Source records
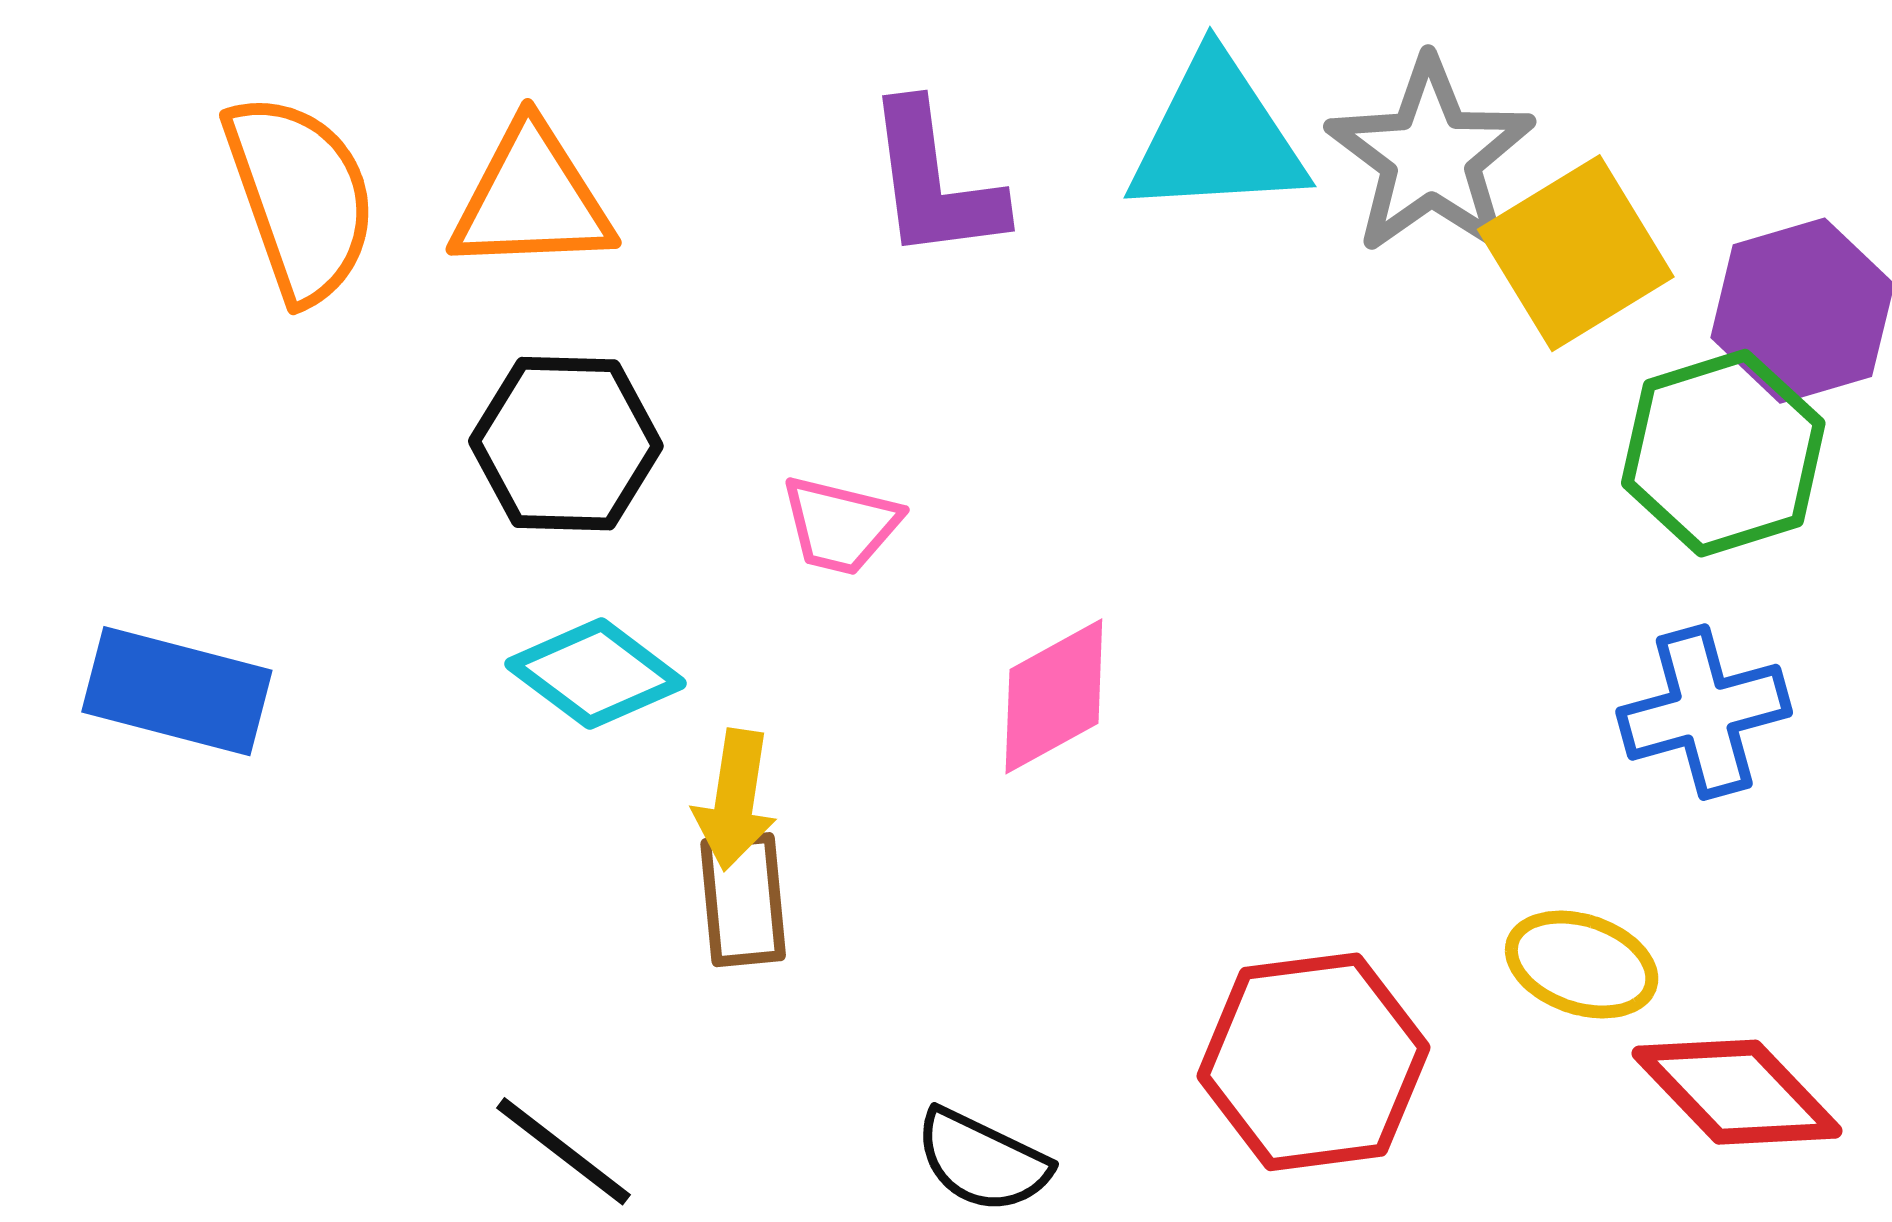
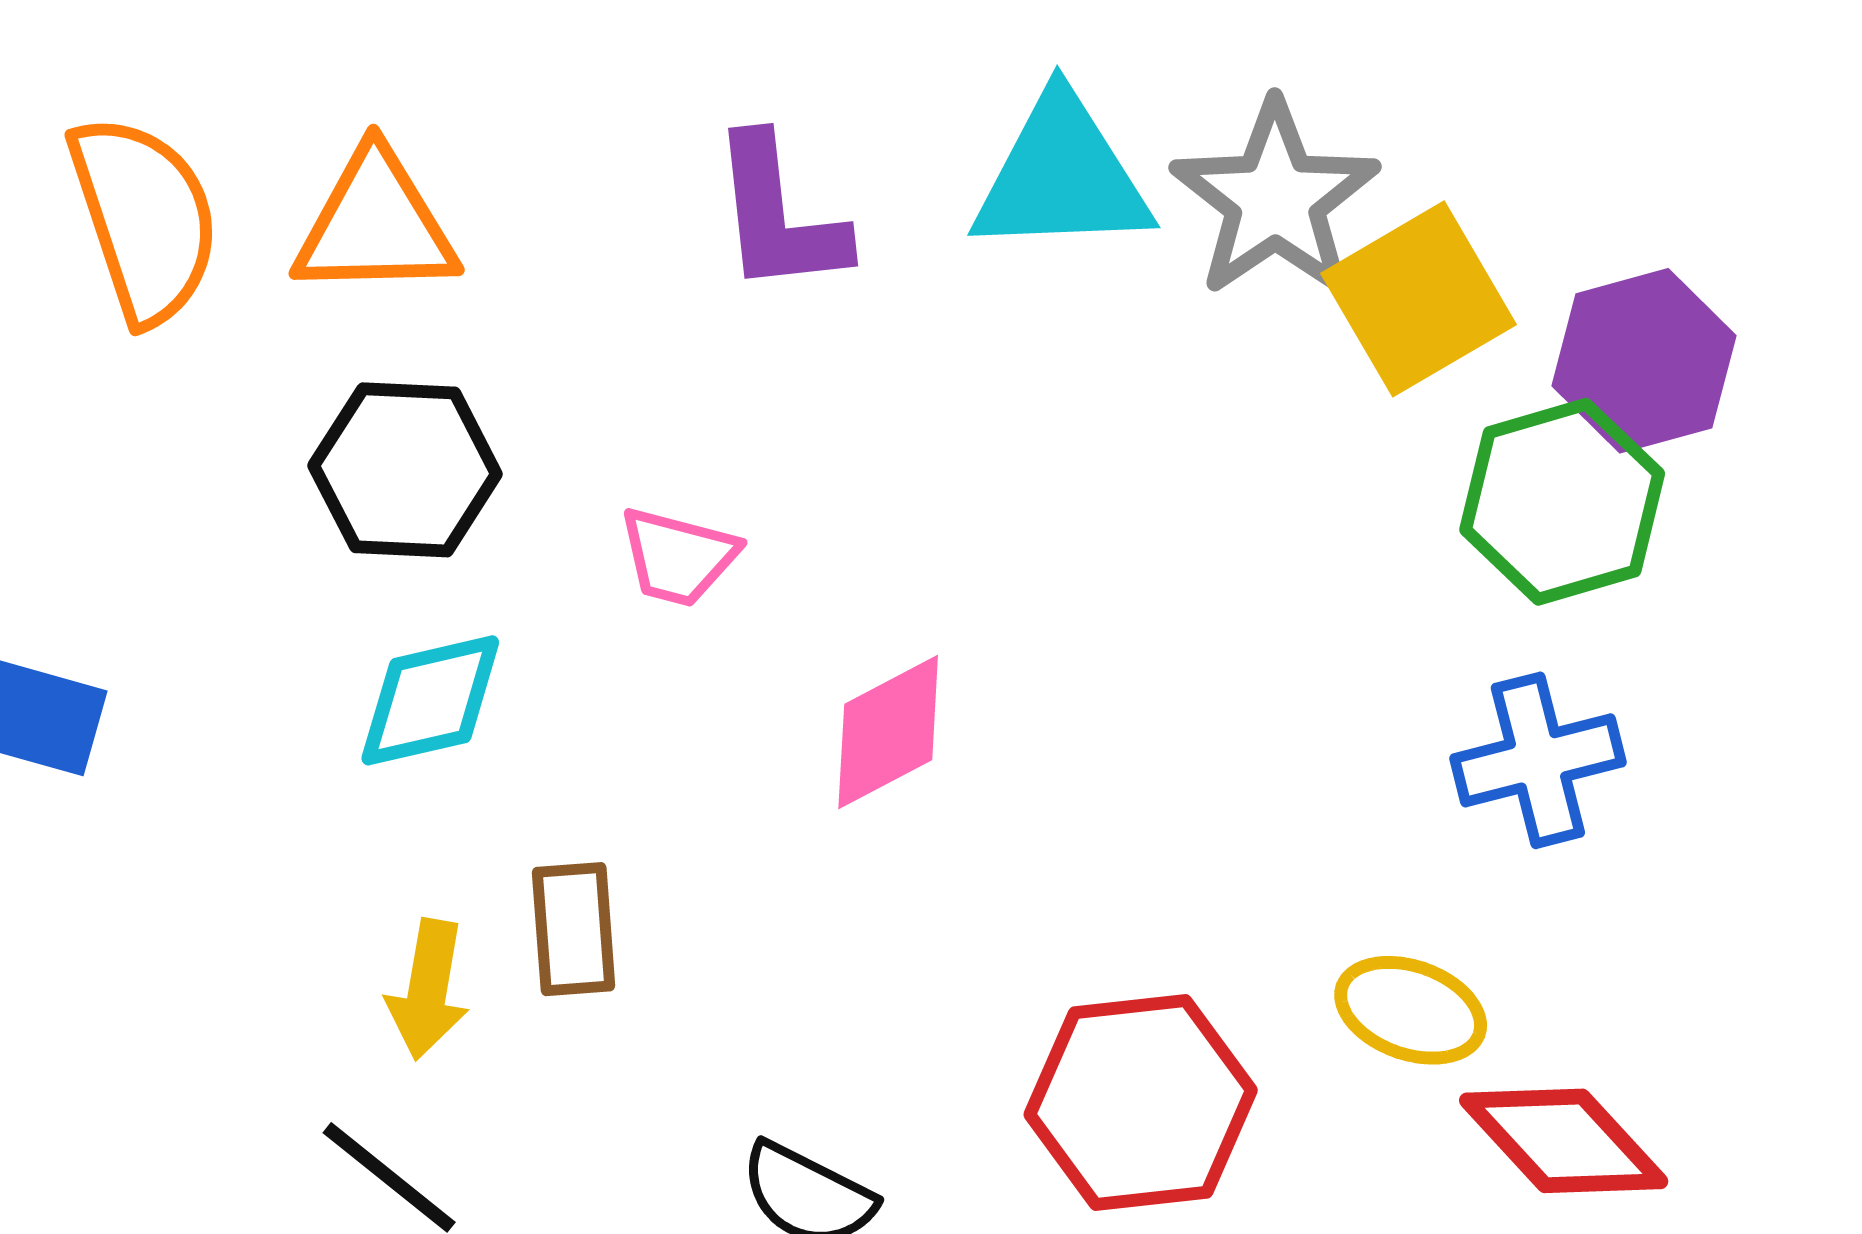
cyan diamond: (596, 674) -> (430, 700), turned -51
yellow arrow: (735, 800) -> (428, 990), moved

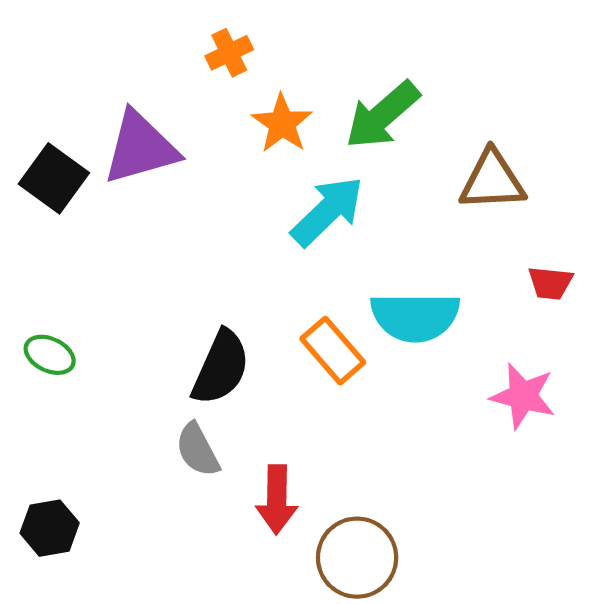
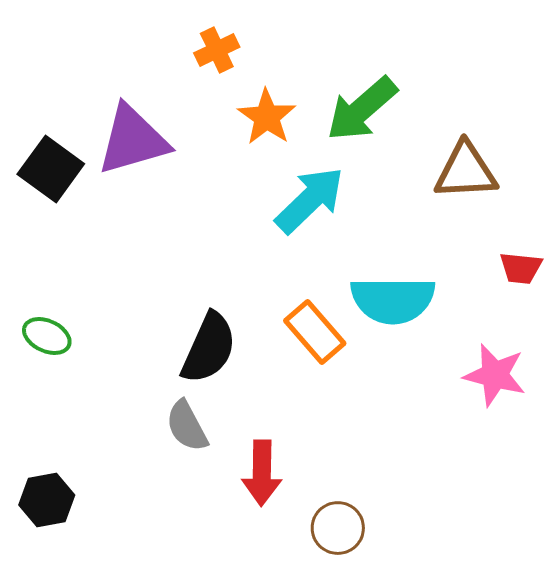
brown circle: (357, 558) -> (338, 528), size x0.7

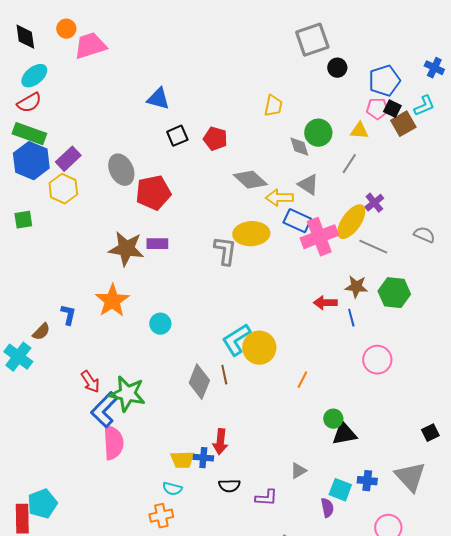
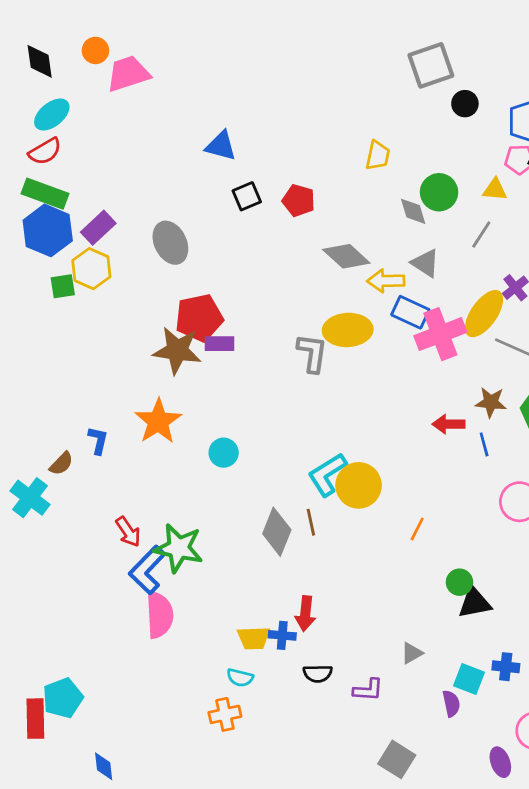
red pentagon: (153, 193) -> (199, 318), moved
green square: (23, 220) -> (63, 286), moved

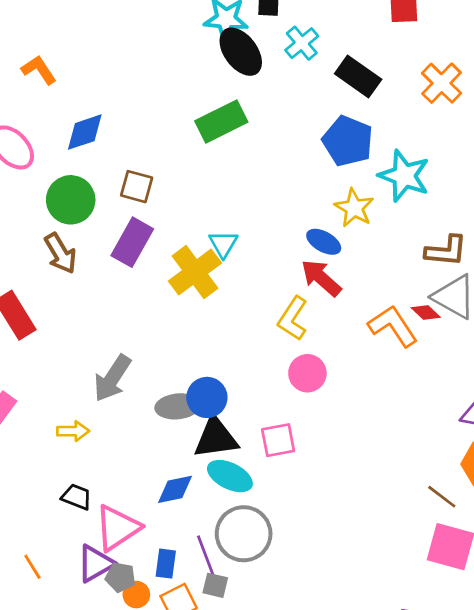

Task brief
Take the line that contains "brown circle: (357, 558)" and every line after it down to the last line of the entries above, and output them exactly, with nothing else and no pictures.

Finished task
brown circle: (357, 558) -> (338, 528), size x0.7

red pentagon: (153, 193) -> (199, 318), moved
green square: (23, 220) -> (63, 286), moved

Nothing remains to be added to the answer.